Exercise objective. Your answer should repeat exactly the lines from the one holding "Someone rotated the" through the end of the data, and it should contain no pictures.

==== The input ====

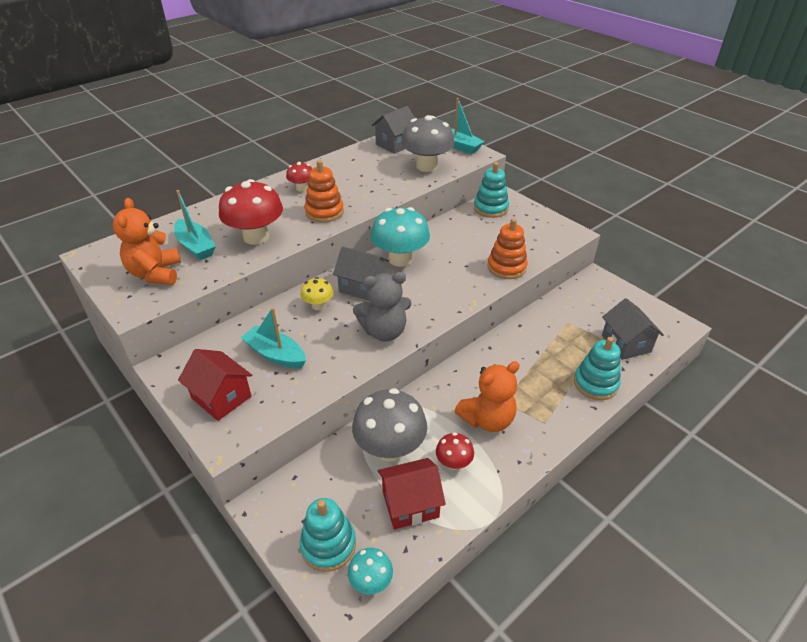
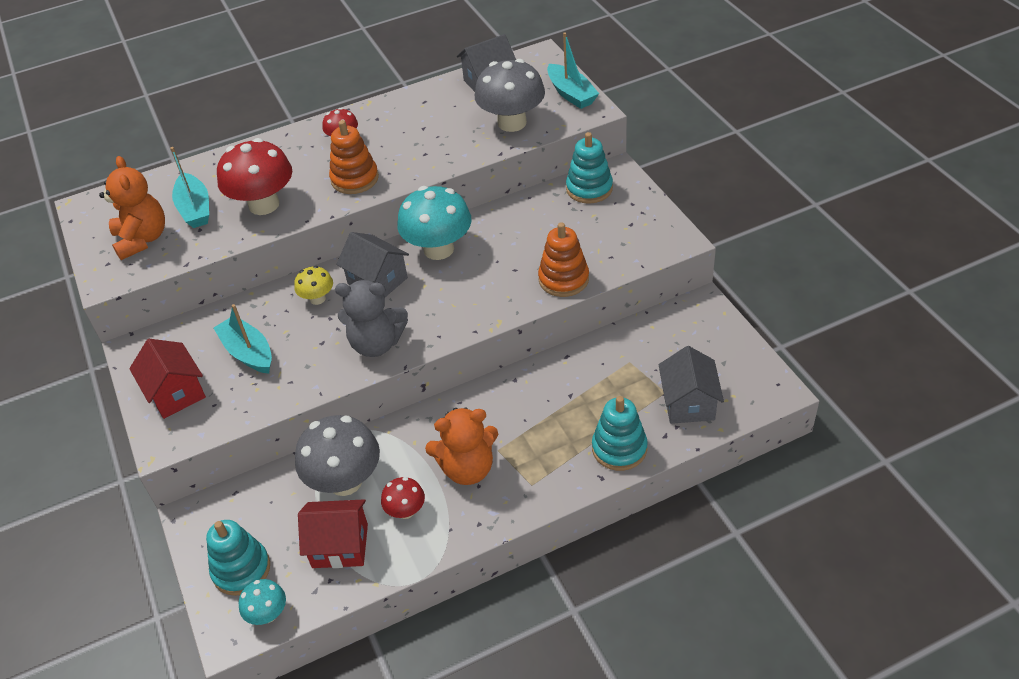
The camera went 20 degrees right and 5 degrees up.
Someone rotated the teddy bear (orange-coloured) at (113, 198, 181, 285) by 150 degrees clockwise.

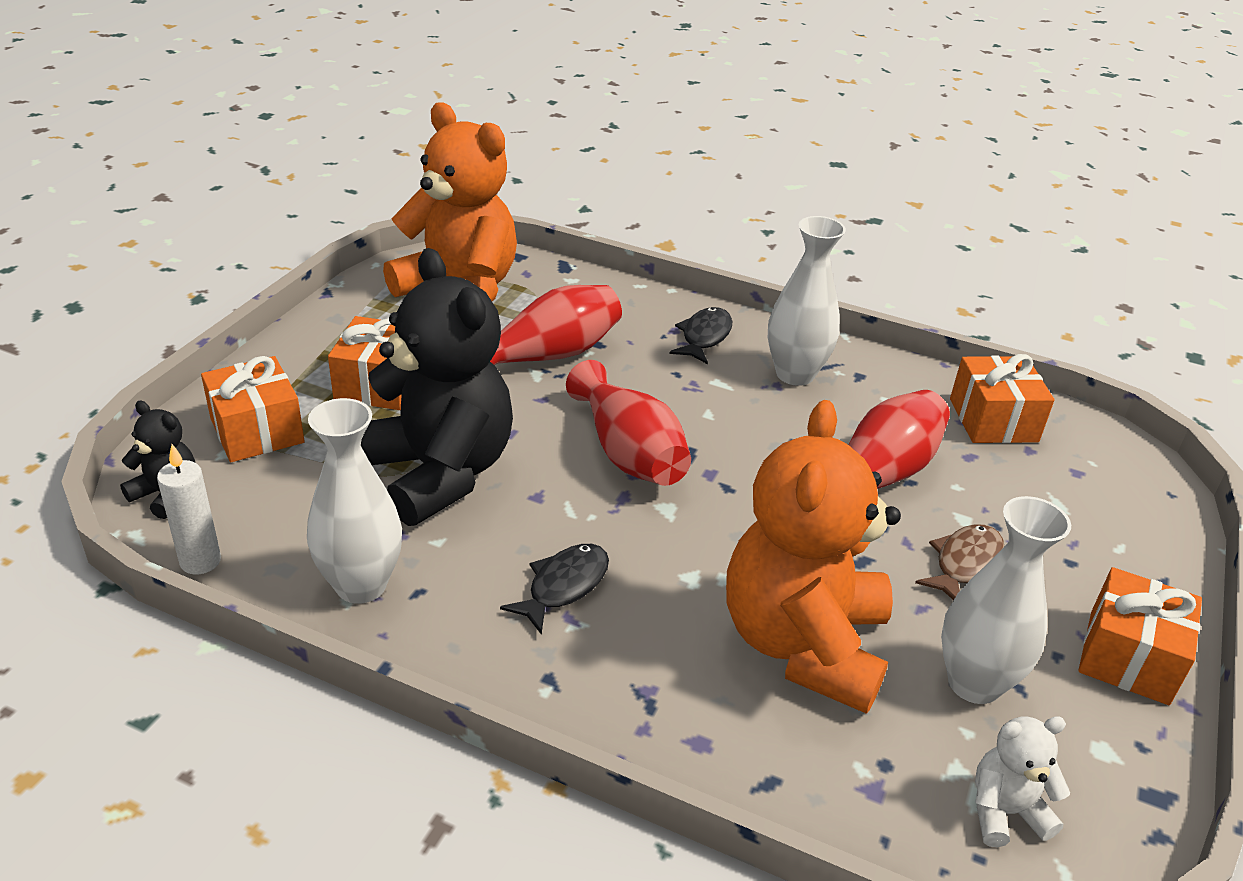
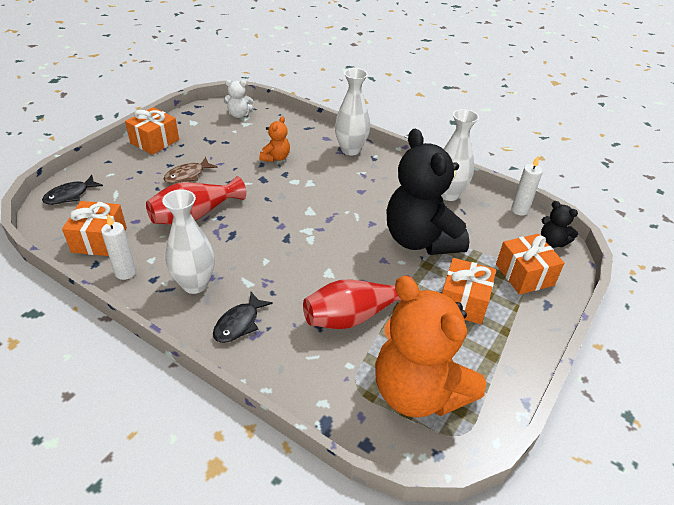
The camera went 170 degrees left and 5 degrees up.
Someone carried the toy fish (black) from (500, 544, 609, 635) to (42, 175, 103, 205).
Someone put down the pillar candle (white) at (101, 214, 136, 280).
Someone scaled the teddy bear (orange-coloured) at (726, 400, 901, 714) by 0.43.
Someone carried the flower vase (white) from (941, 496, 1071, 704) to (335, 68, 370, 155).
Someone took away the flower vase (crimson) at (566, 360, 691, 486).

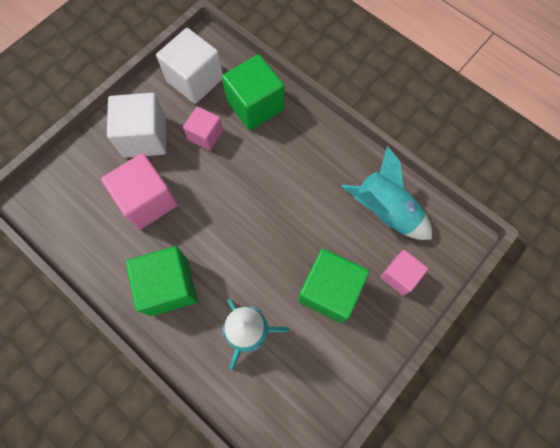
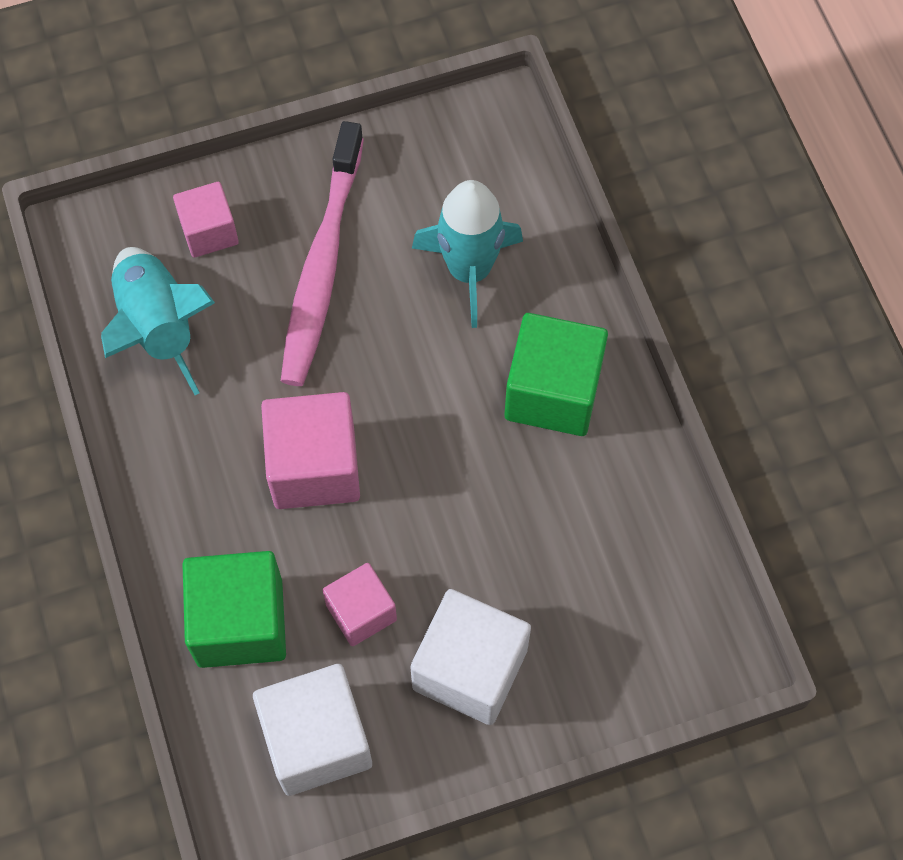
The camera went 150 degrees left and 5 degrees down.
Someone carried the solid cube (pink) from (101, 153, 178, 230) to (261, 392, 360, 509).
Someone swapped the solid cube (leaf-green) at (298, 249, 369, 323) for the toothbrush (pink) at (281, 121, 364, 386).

====

Answer to this problem.
Someone rotated the teddy bear (orange-coloured) at (113, 198, 181, 285) by 150 degrees clockwise.

The camera went 170 degrees left and 5 degrees up.
Someone carried the toy fish (black) from (500, 544, 609, 635) to (42, 175, 103, 205).
Someone put down the pillar candle (white) at (101, 214, 136, 280).
Someone scaled the teddy bear (orange-coloured) at (726, 400, 901, 714) by 0.43.
Someone carried the flower vase (white) from (941, 496, 1071, 704) to (335, 68, 370, 155).
Someone took away the flower vase (crimson) at (566, 360, 691, 486).

The camera went 150 degrees left and 5 degrees down.
Someone carried the solid cube (pink) from (101, 153, 178, 230) to (261, 392, 360, 509).
Someone swapped the solid cube (leaf-green) at (298, 249, 369, 323) for the toothbrush (pink) at (281, 121, 364, 386).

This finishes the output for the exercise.